(Recorded data)

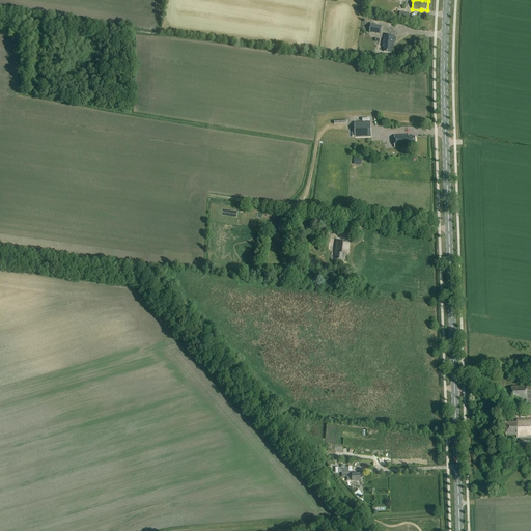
[(370,25),(369,33),(381,35),(382,27),(370,25)]
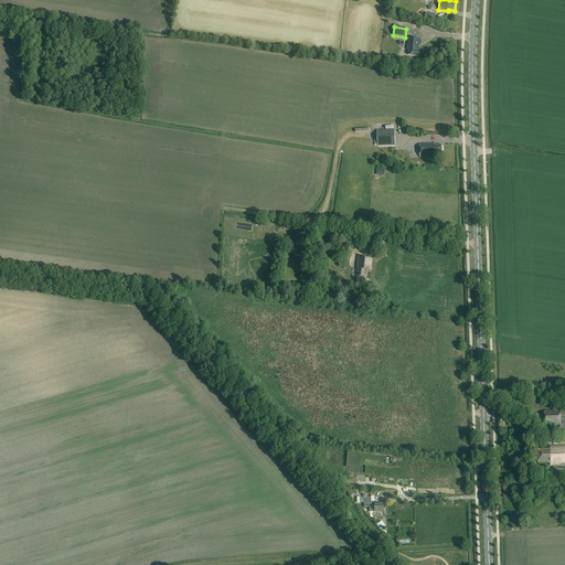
[(420,40),(409,38),(407,51),(408,51),(407,55),(416,56),(417,53),(418,53),(420,40)]
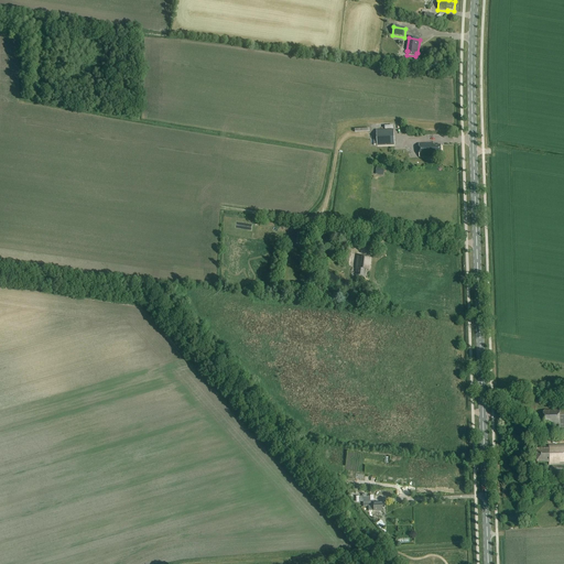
[(394,130),(377,131),(377,147),(394,145),(394,130)]
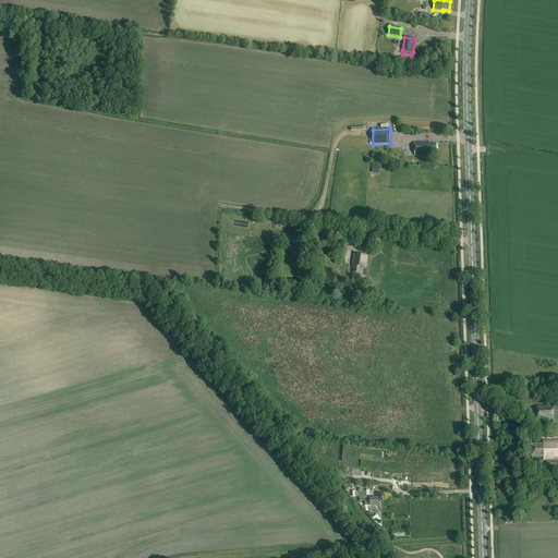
[(414,143),(415,156),(429,156),(431,156),(431,155),(435,155),(435,153),(437,153),(436,144),(431,144),(428,143),(414,143)]
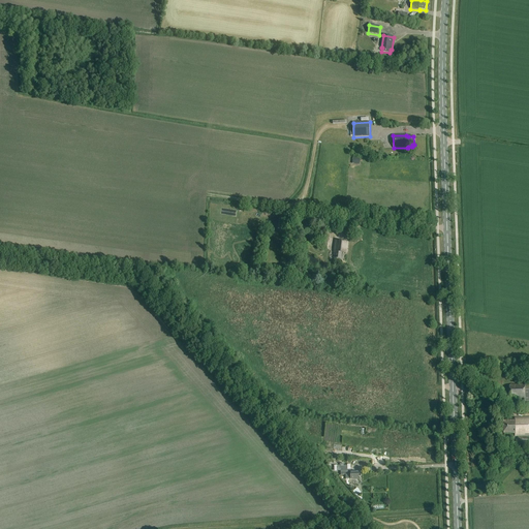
[(330,238),(322,237),(322,243),(319,243),(319,249),(328,250),(330,238)]
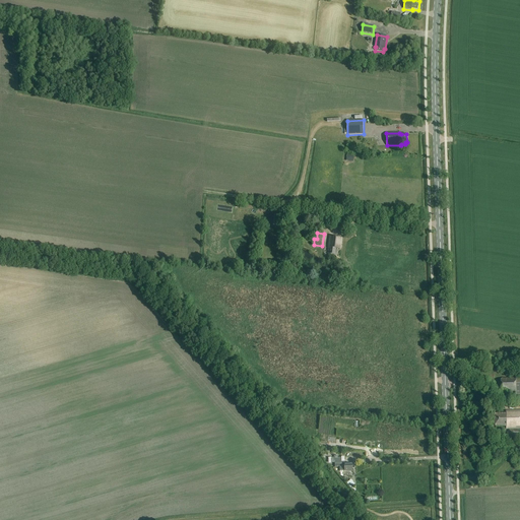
[(341,238),(329,237),(328,248),(328,254),(335,255),(335,249),(340,250),(341,238)]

TASK DIRECTIONS:
From the first line to the last, set down the records word for word and drop the images.

TASK SOLUTION:
[(370,25),(369,33),(381,35),(382,27),(370,25)]
[(420,40),(409,38),(407,51),(408,51),(407,55),(416,56),(417,53),(418,53),(420,40)]
[(394,130),(377,131),(377,147),(394,145),(394,130)]
[(414,143),(415,156),(429,156),(431,156),(431,155),(435,155),(435,153),(437,153),(436,144),(431,144),(428,143),(414,143)]
[(330,238),(322,237),(322,243),(319,243),(319,249),(328,250),(330,238)]
[(341,238),(329,237),(328,248),(328,254),(335,255),(335,249),(340,250),(341,238)]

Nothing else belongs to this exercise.